===== Input for this task =====
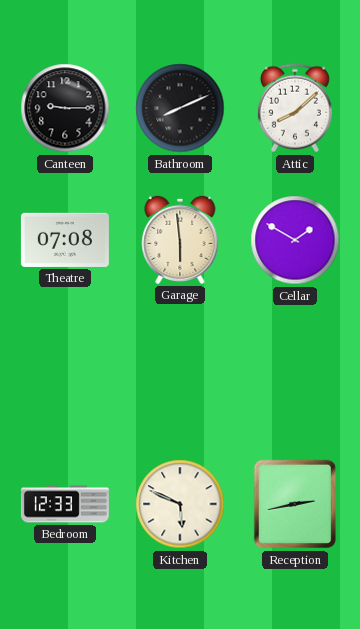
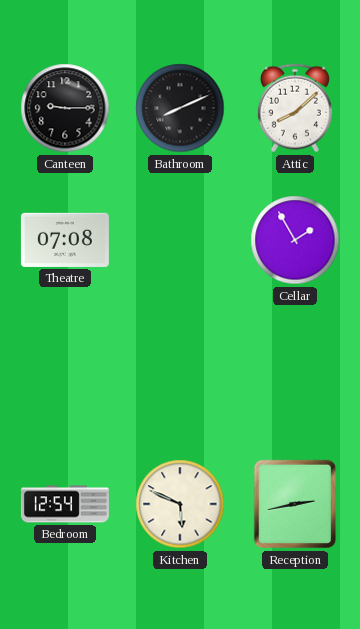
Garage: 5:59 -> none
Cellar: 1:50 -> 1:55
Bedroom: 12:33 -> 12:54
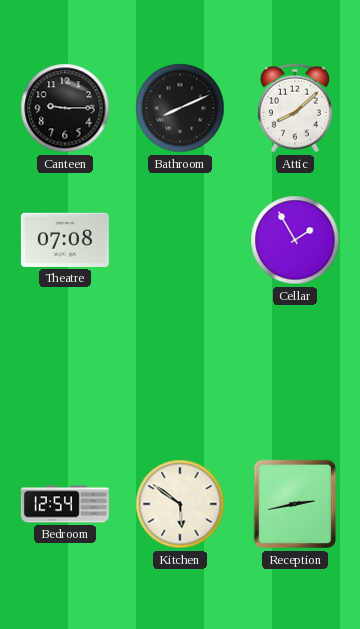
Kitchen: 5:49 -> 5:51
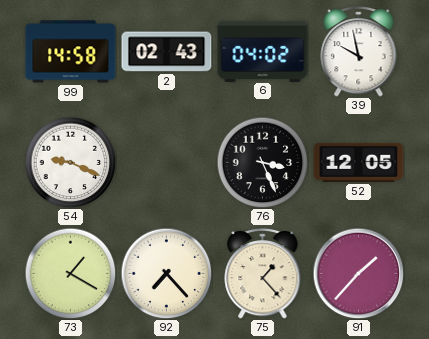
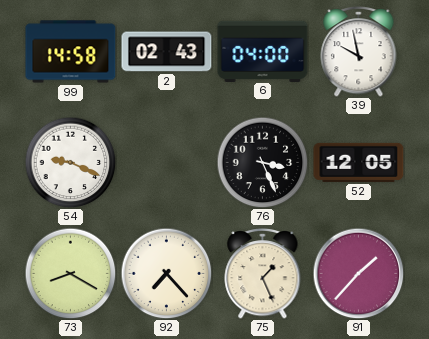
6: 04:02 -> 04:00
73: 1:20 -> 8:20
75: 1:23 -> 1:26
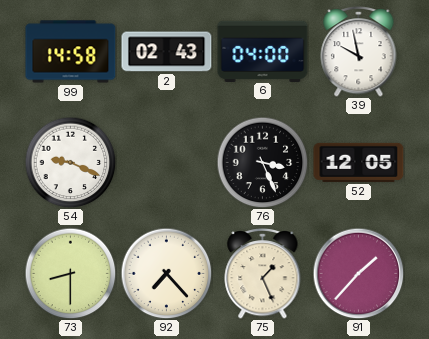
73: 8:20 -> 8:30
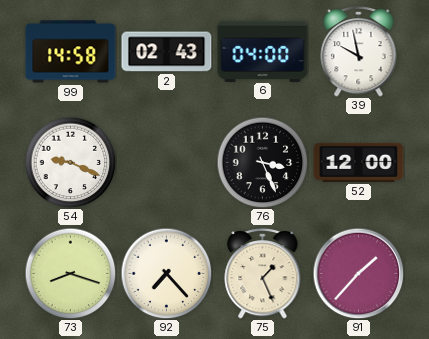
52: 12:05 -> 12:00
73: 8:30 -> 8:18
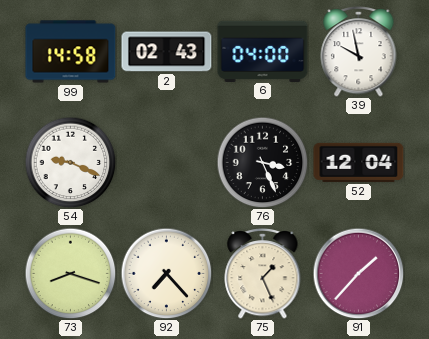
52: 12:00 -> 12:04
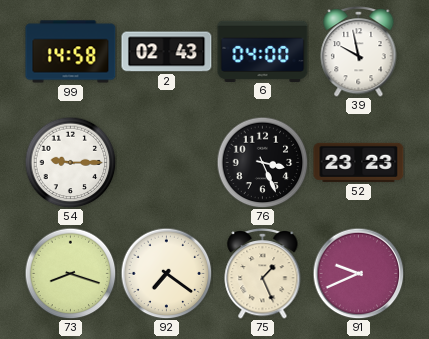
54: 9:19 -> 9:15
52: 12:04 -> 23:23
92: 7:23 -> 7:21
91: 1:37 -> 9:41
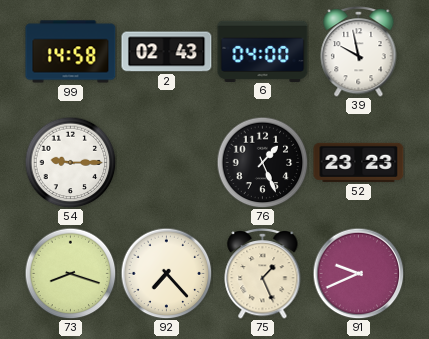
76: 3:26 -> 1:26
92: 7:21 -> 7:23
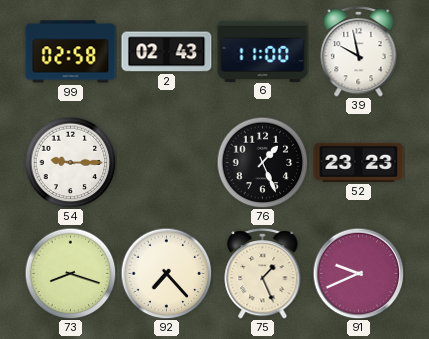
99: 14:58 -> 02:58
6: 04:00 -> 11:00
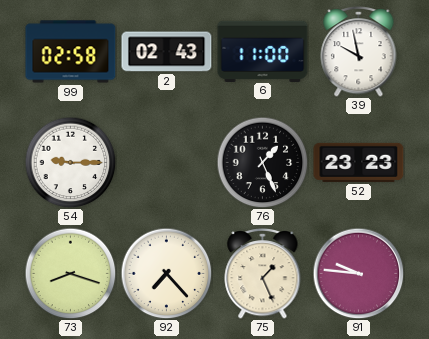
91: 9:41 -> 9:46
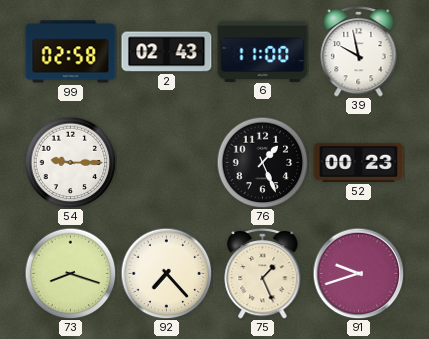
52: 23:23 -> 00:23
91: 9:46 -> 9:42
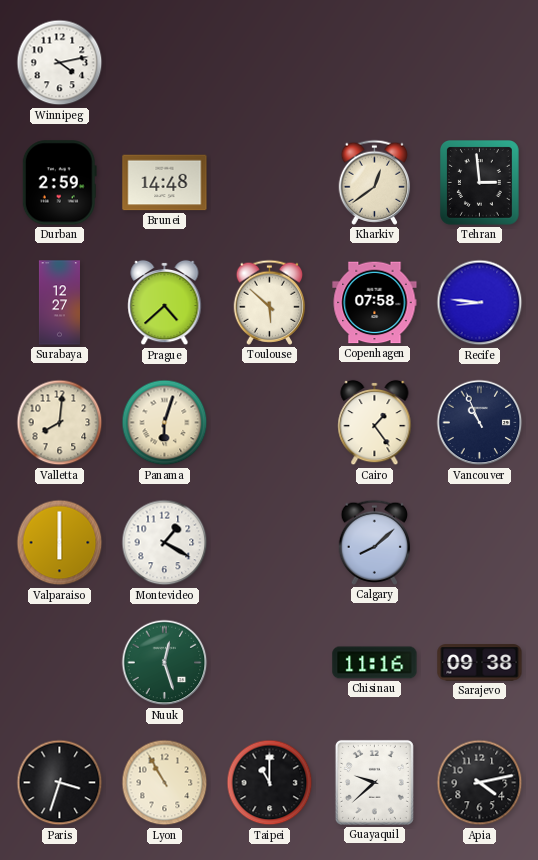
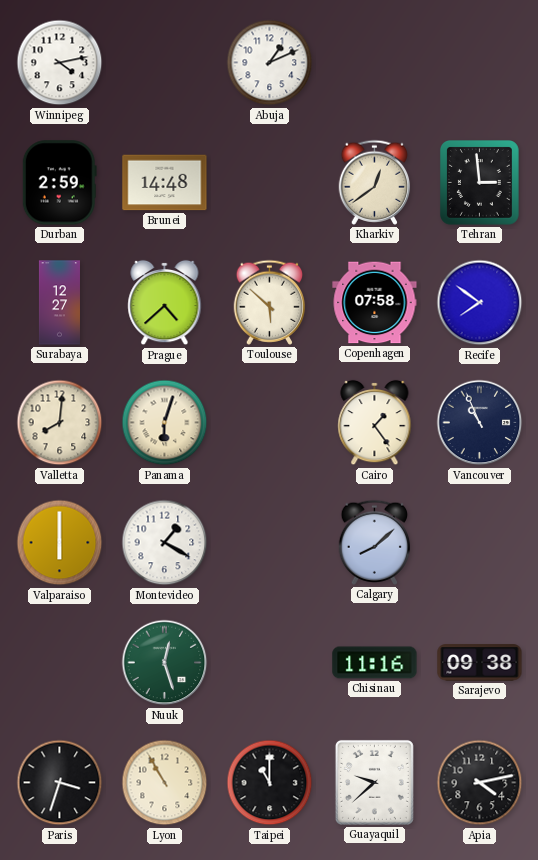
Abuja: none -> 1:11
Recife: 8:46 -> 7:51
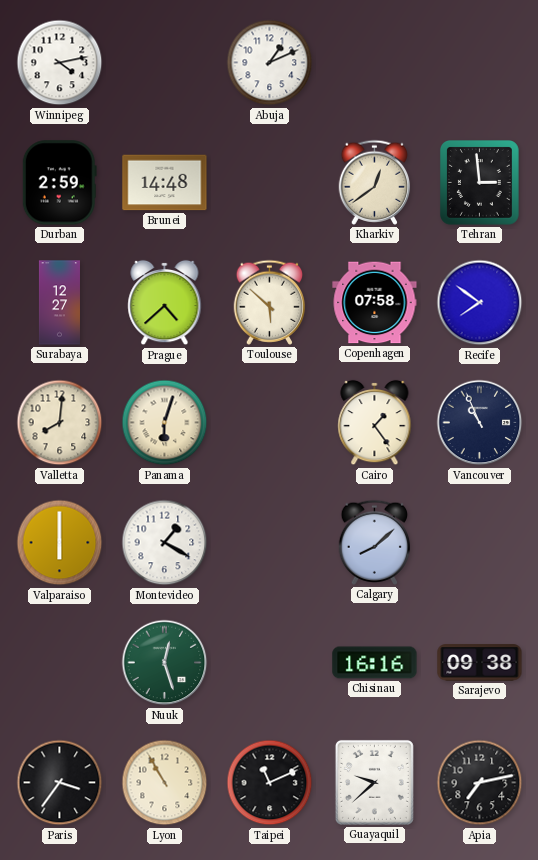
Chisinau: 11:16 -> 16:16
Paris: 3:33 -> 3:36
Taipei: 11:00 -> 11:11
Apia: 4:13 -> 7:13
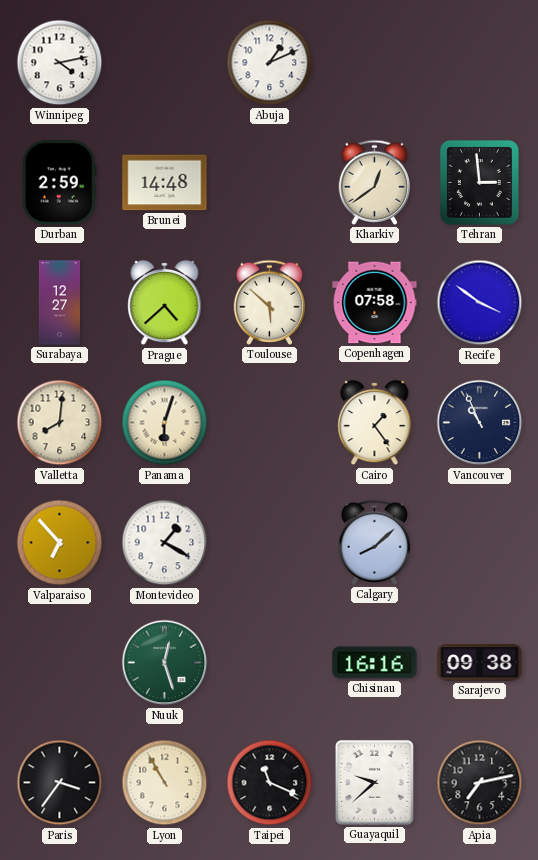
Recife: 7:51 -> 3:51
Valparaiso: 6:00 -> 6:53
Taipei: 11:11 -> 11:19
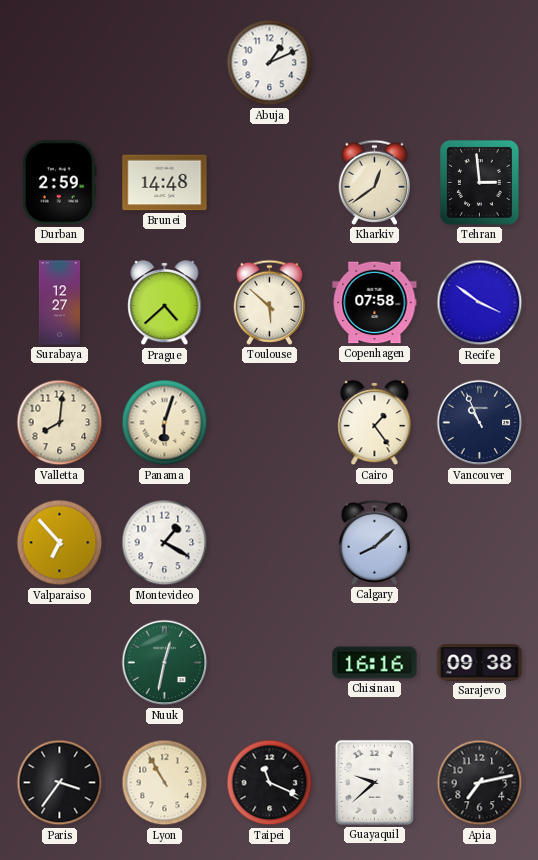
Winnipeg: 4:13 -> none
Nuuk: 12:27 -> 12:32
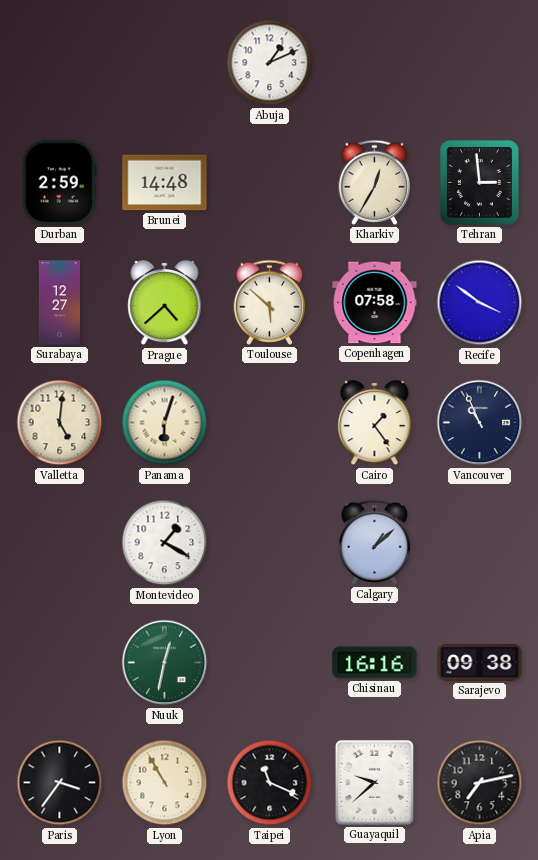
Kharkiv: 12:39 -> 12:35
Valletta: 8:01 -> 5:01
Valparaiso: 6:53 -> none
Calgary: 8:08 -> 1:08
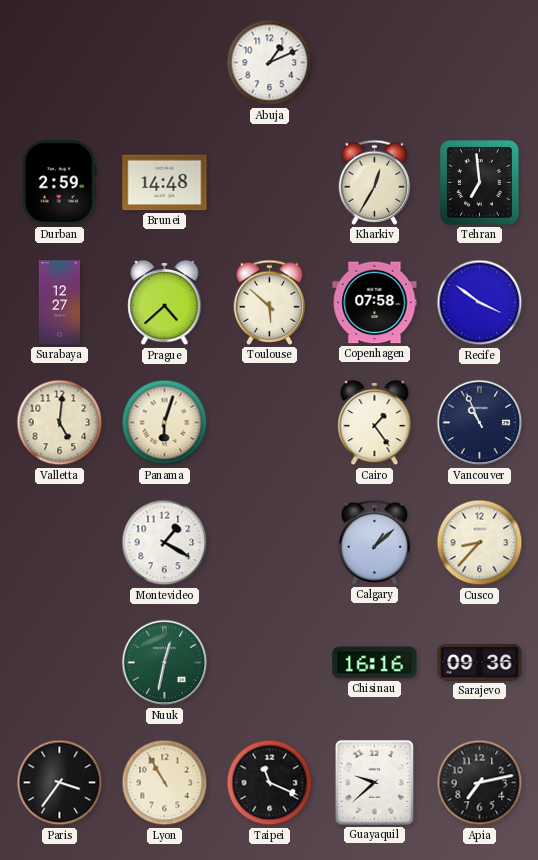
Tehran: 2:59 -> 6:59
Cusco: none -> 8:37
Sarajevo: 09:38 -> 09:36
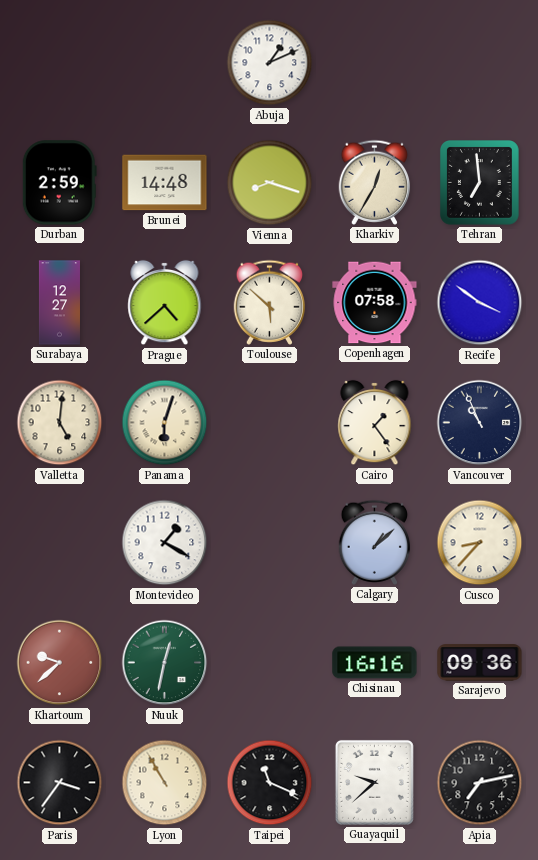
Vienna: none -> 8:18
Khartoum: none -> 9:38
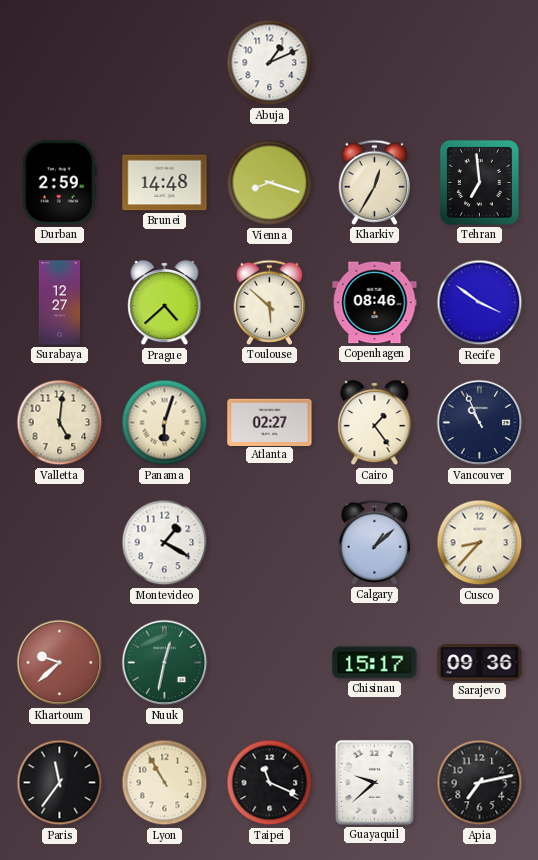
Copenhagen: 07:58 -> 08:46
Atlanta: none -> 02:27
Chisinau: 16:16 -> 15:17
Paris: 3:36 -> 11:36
=====
● What you will do: Copy the data word for word, starting at the line with "Kharkiv: 12:39 -> 12:35" and continuing through the final line of the data, with both of those lines included. Leave out the pictures.

● Result of this task:
Kharkiv: 12:39 -> 12:35
Valletta: 8:01 -> 5:01
Valparaiso: 6:53 -> none
Calgary: 8:08 -> 1:08
Tehran: 2:59 -> 6:59
Cusco: none -> 8:37
Sarajevo: 09:38 -> 09:36
Vienna: none -> 8:18
Khartoum: none -> 9:38
Copenhagen: 07:58 -> 08:46
Atlanta: none -> 02:27
Chisinau: 16:16 -> 15:17
Paris: 3:36 -> 11:36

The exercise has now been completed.